Dataset records:
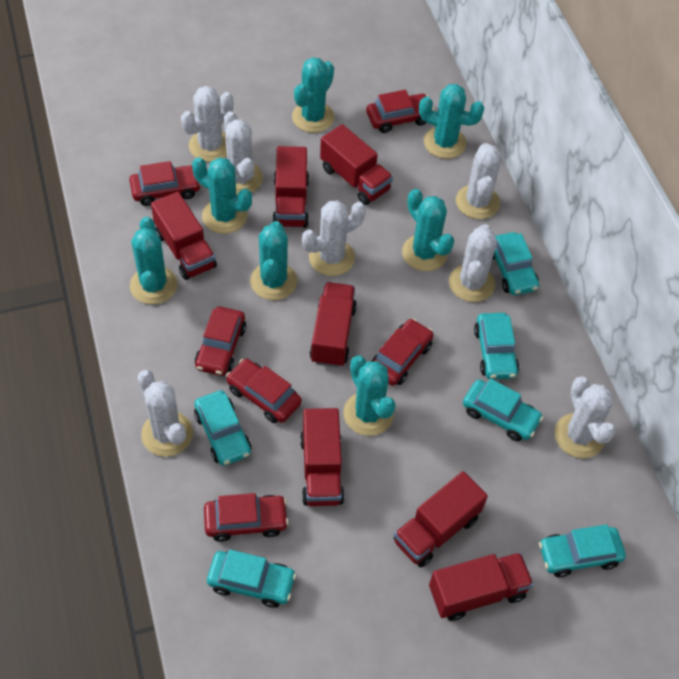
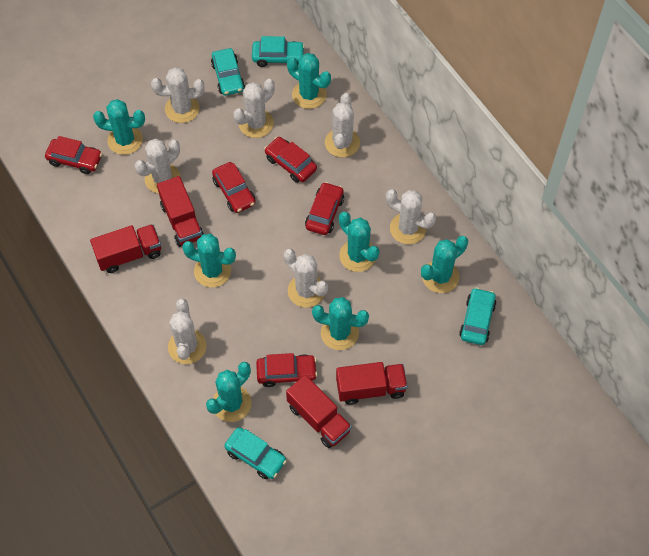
red car: 6 -> 5
red truck: 7 -> 4
turquoise car: 6 -> 4

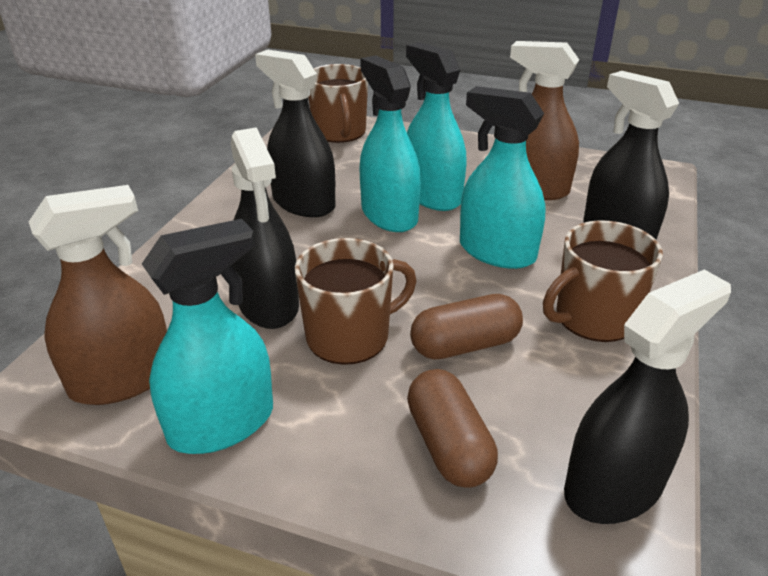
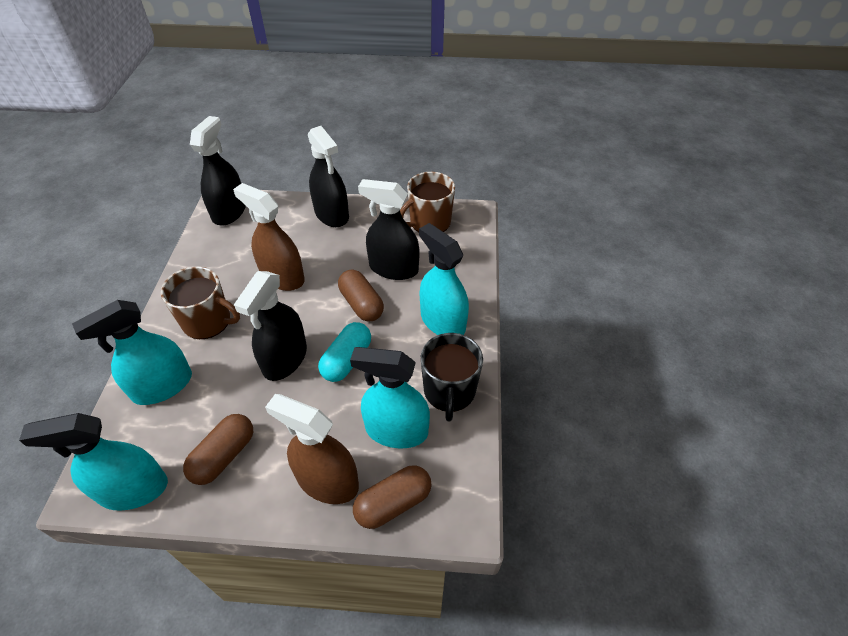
black mug: 0 -> 1
brown capsule: 2 -> 3
brown mug: 3 -> 2
turquoise capsule: 0 -> 1

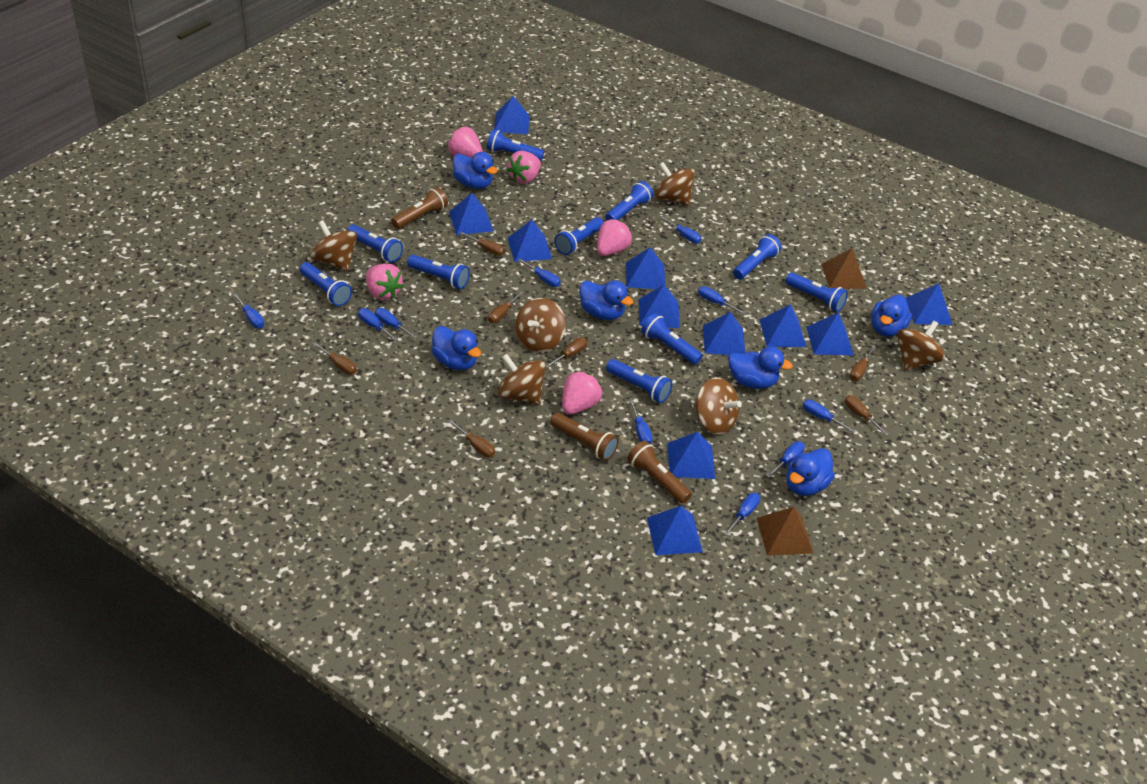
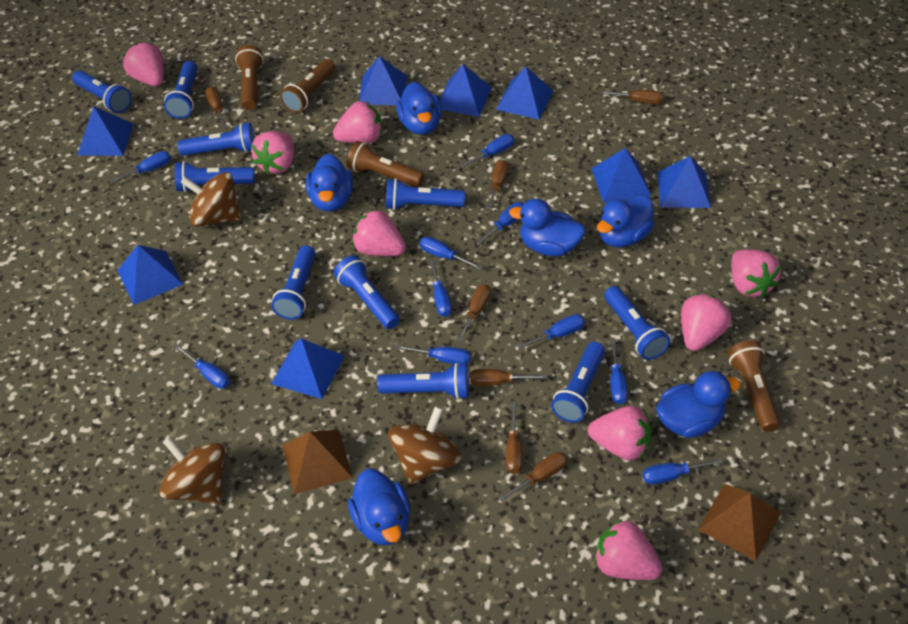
blue pyramid: 11 -> 8
brown flashlight: 3 -> 4
brown spinning top: 6 -> 3
pink strawberry: 5 -> 8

Required action:
Give back every record exactly, dropping its pictures.

Written reply:
red car: 6 -> 5
red truck: 7 -> 4
turquoise car: 6 -> 4

black mug: 0 -> 1
brown capsule: 2 -> 3
brown mug: 3 -> 2
turquoise capsule: 0 -> 1

blue pyramid: 11 -> 8
brown flashlight: 3 -> 4
brown spinning top: 6 -> 3
pink strawberry: 5 -> 8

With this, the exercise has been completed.